**WHAT YOU NEED TO DO:**
All that is needed is the line containing "camera: 75 degrees right, 0 degrees up" together with each line after it, transcribed exactly to the end of the records.
== Segment start ==
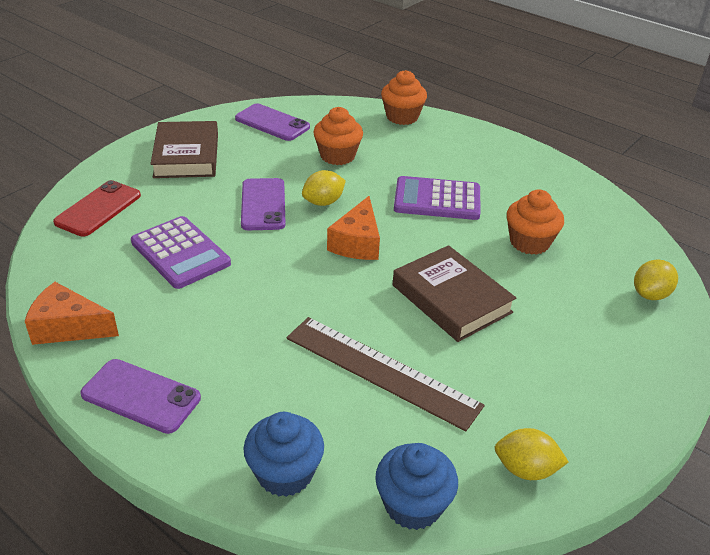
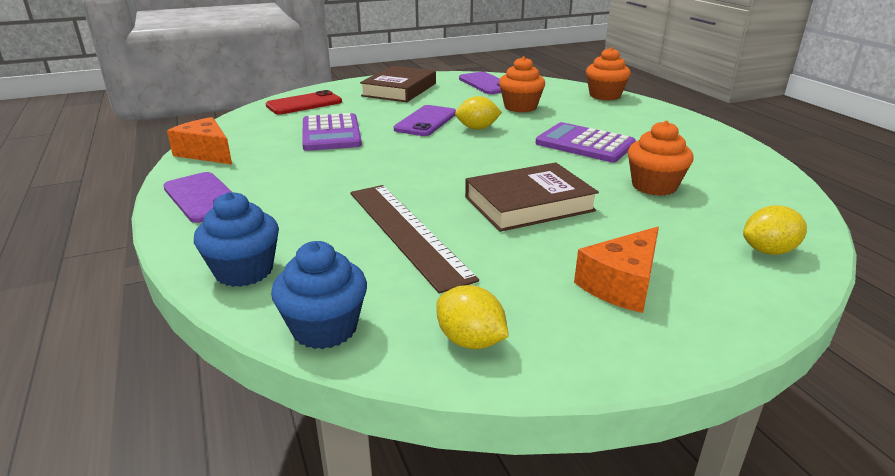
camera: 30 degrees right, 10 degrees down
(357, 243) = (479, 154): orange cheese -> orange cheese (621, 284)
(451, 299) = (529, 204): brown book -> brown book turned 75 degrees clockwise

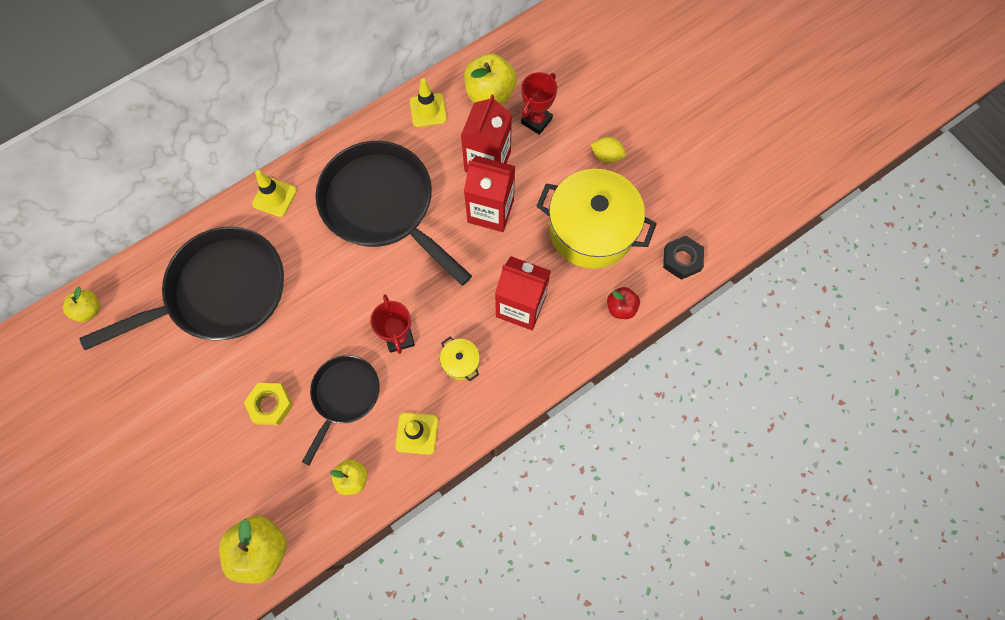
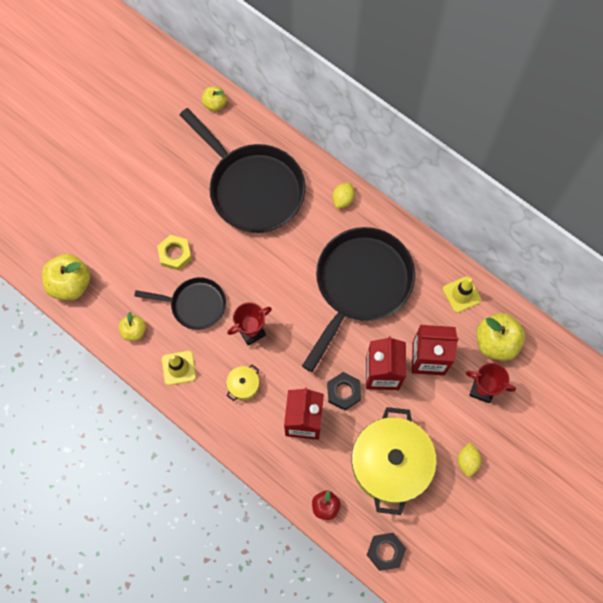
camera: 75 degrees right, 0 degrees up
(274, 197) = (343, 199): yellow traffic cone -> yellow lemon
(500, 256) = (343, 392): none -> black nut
== Segment end ==
**RESULT:**
camera: 75 degrees right, 0 degrees up
(274, 197) = (343, 199): yellow traffic cone -> yellow lemon
(500, 256) = (343, 392): none -> black nut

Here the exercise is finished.